Your instructions:
Omit all pictures and transcribe only the lines in the entries below that run from the line with "R3: none -> 22k (-5V, U6/in+)" through the line with "R15: 68k (INV, STG) -> none".

═══

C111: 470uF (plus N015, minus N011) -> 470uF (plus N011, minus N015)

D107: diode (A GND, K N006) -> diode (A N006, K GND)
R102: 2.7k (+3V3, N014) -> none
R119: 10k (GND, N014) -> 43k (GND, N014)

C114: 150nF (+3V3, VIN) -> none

═══

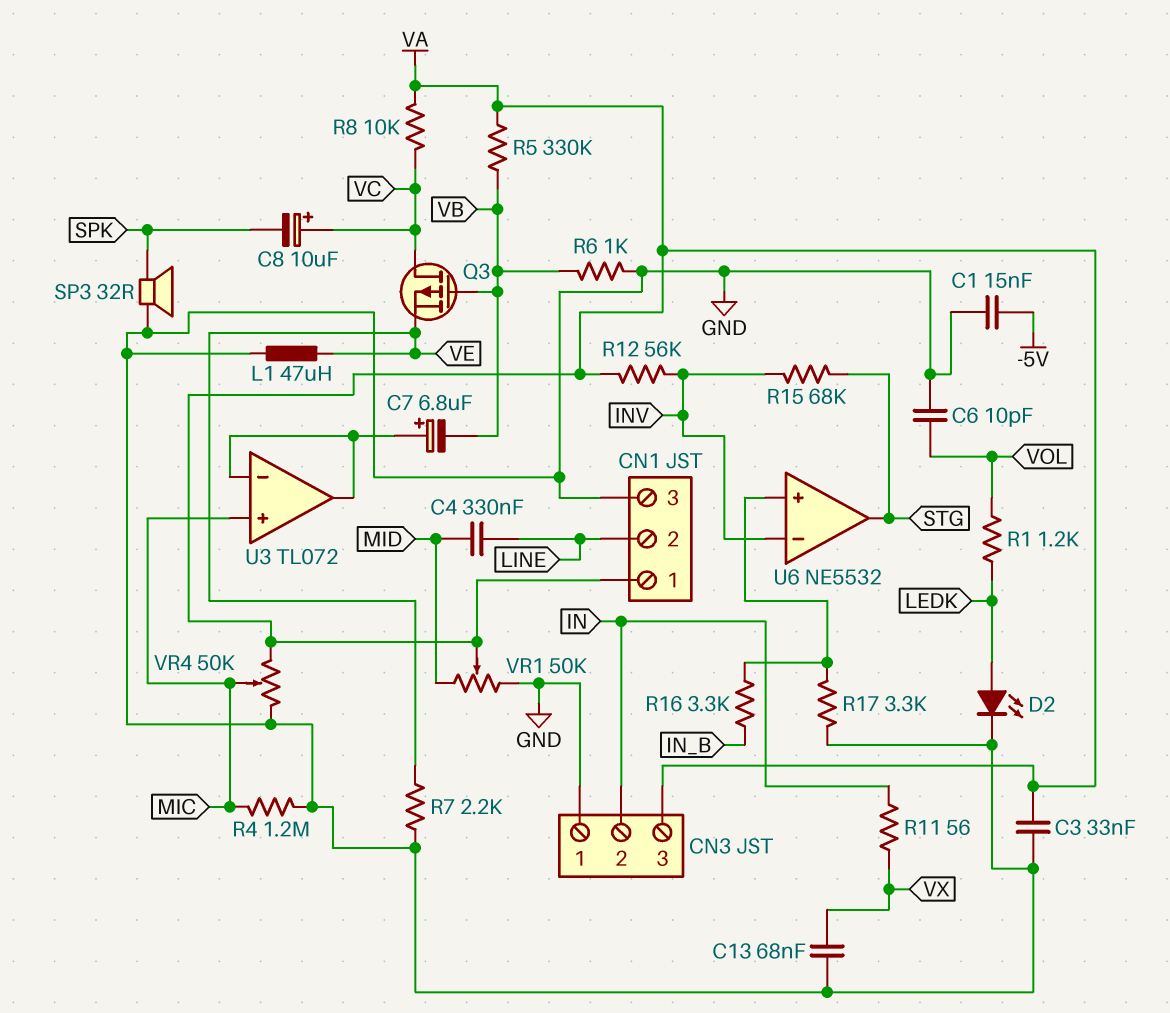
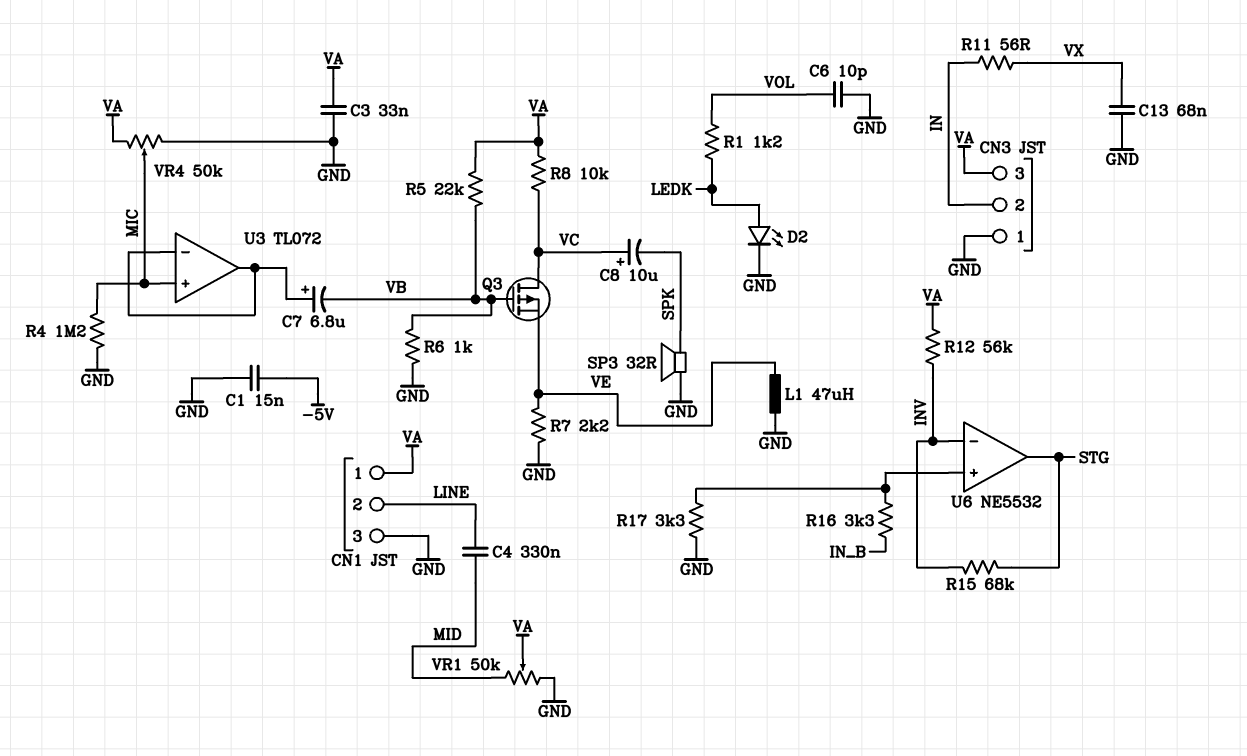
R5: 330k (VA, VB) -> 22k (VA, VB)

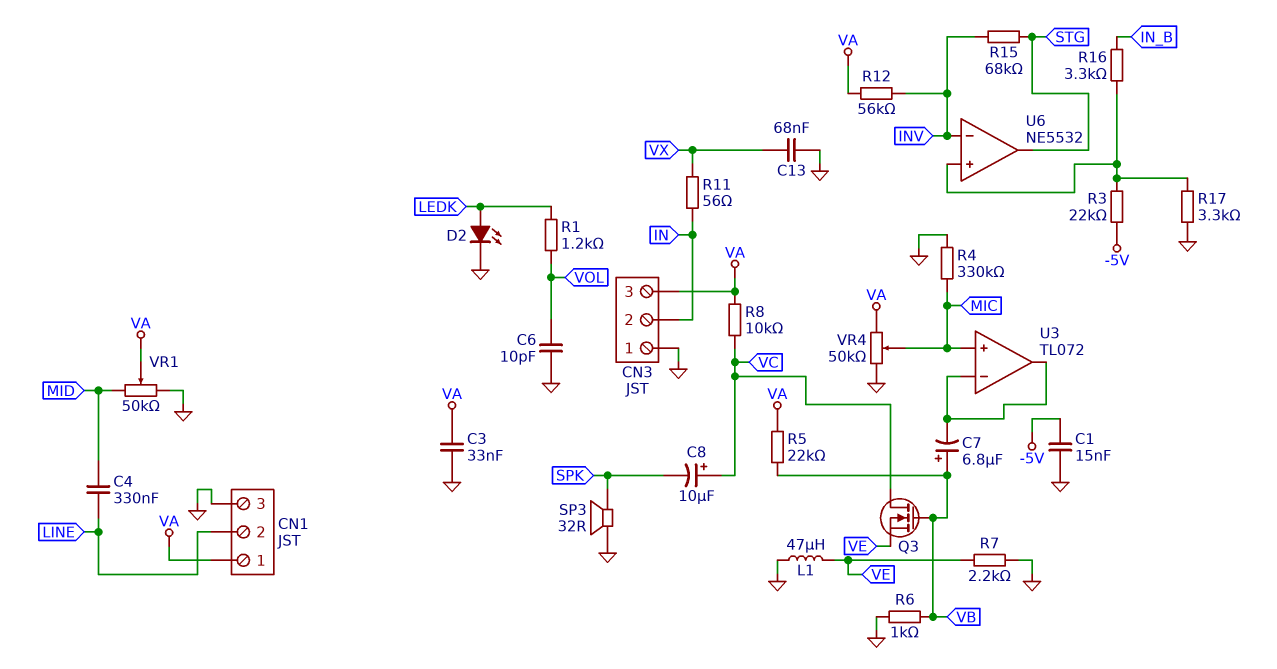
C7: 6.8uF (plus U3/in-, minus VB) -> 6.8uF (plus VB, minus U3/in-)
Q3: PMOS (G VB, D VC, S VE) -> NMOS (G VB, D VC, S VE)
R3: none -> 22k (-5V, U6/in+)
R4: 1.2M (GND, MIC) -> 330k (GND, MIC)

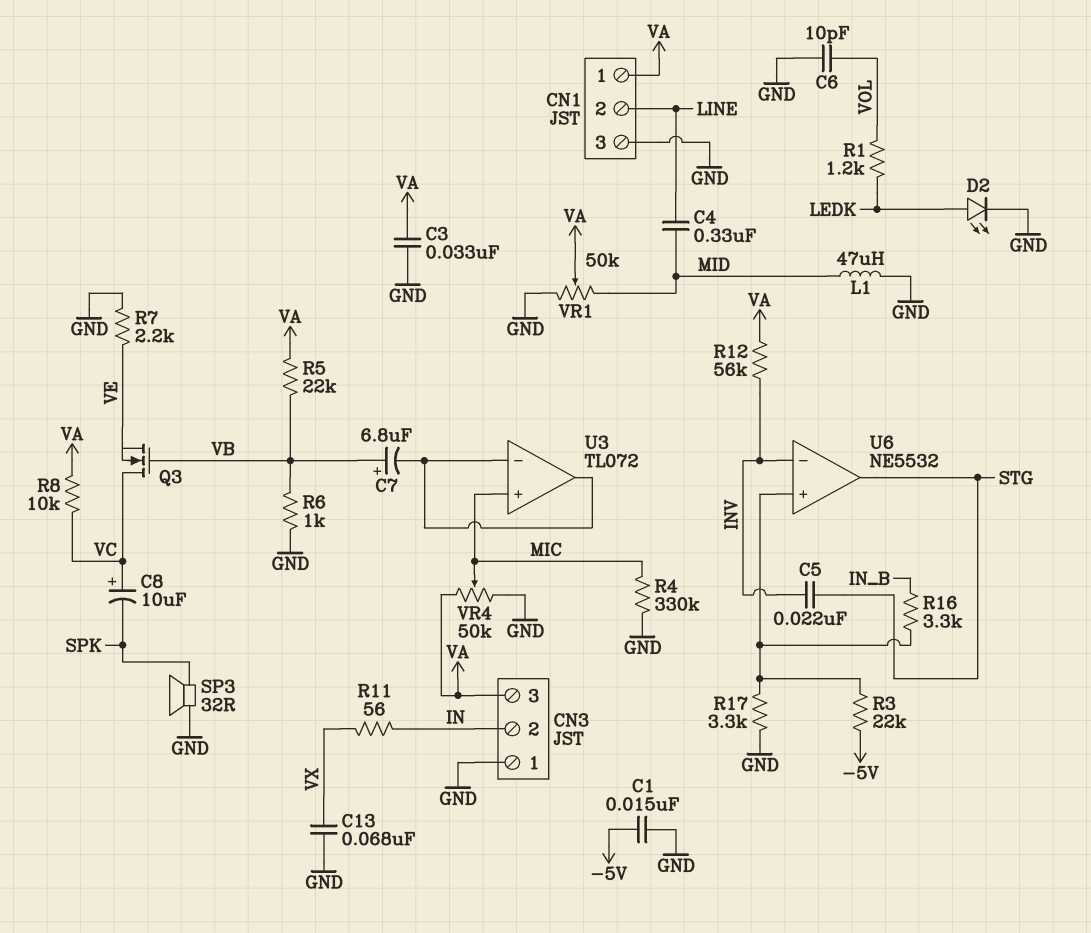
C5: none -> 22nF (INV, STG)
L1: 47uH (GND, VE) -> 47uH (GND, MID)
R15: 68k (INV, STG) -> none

═══

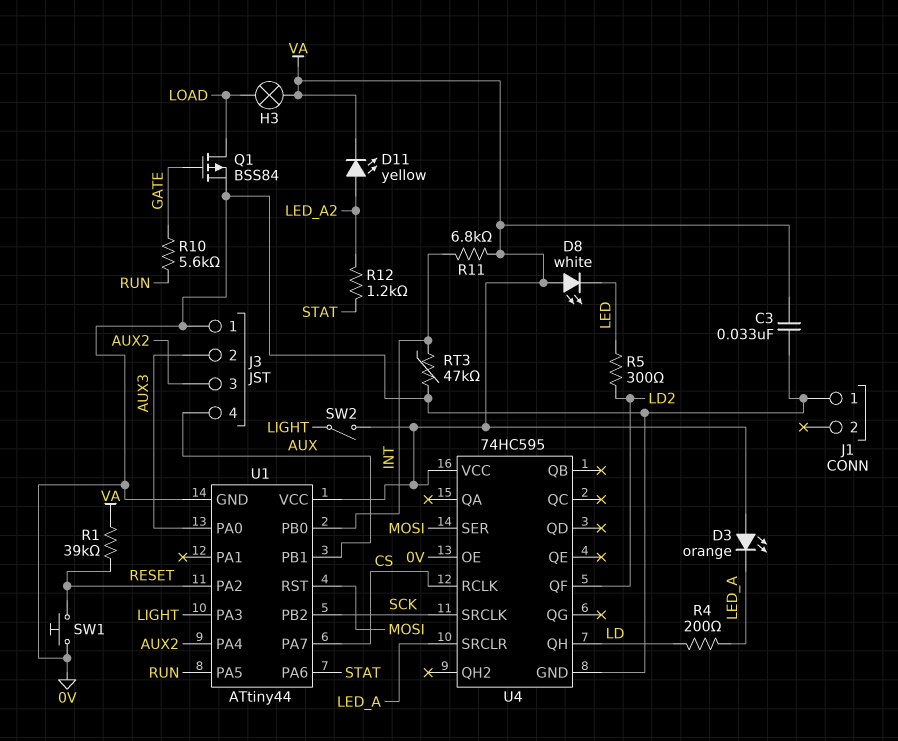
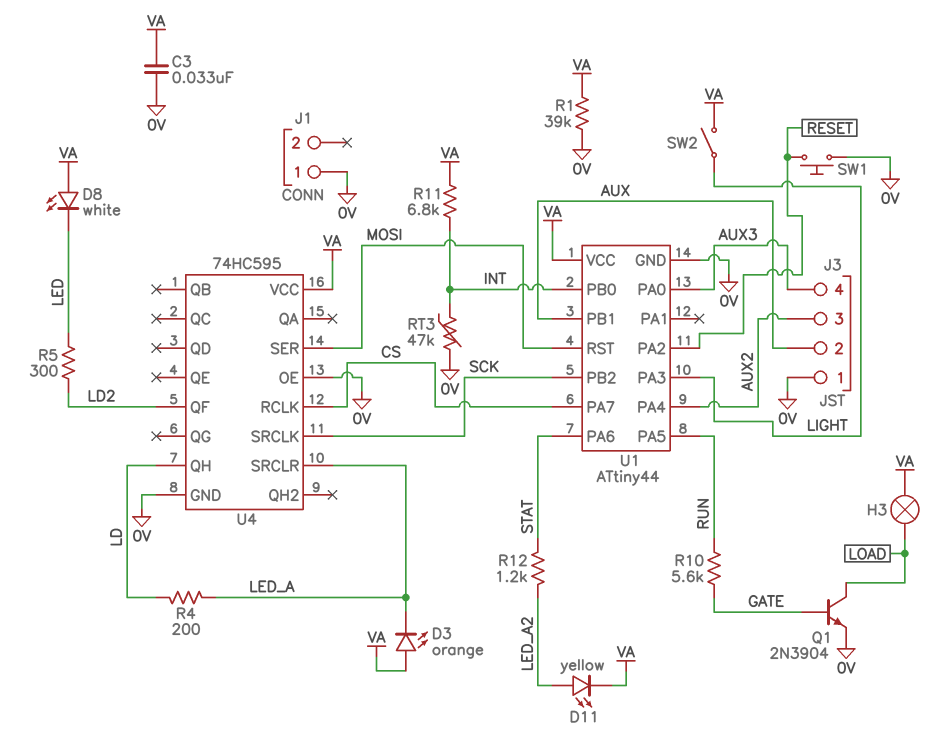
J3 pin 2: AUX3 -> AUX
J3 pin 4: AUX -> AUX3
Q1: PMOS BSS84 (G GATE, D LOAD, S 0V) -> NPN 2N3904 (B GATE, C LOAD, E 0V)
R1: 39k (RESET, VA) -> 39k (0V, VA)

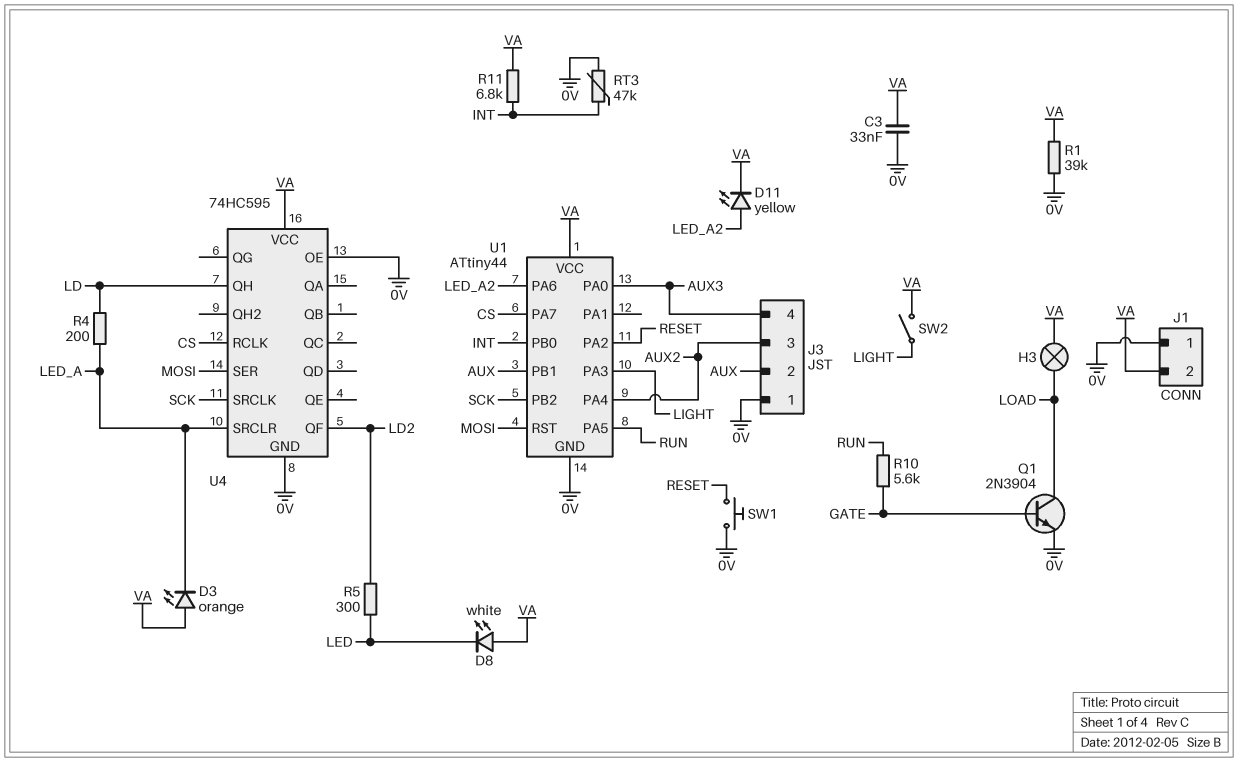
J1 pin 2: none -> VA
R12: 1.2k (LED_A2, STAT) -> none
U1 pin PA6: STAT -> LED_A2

═══

Response:
R3: none -> 22k (-5V, U6/in+)
R4: 1.2M (GND, MIC) -> 330k (GND, MIC)

C5: none -> 22nF (INV, STG)
L1: 47uH (GND, VE) -> 47uH (GND, MID)
R15: 68k (INV, STG) -> none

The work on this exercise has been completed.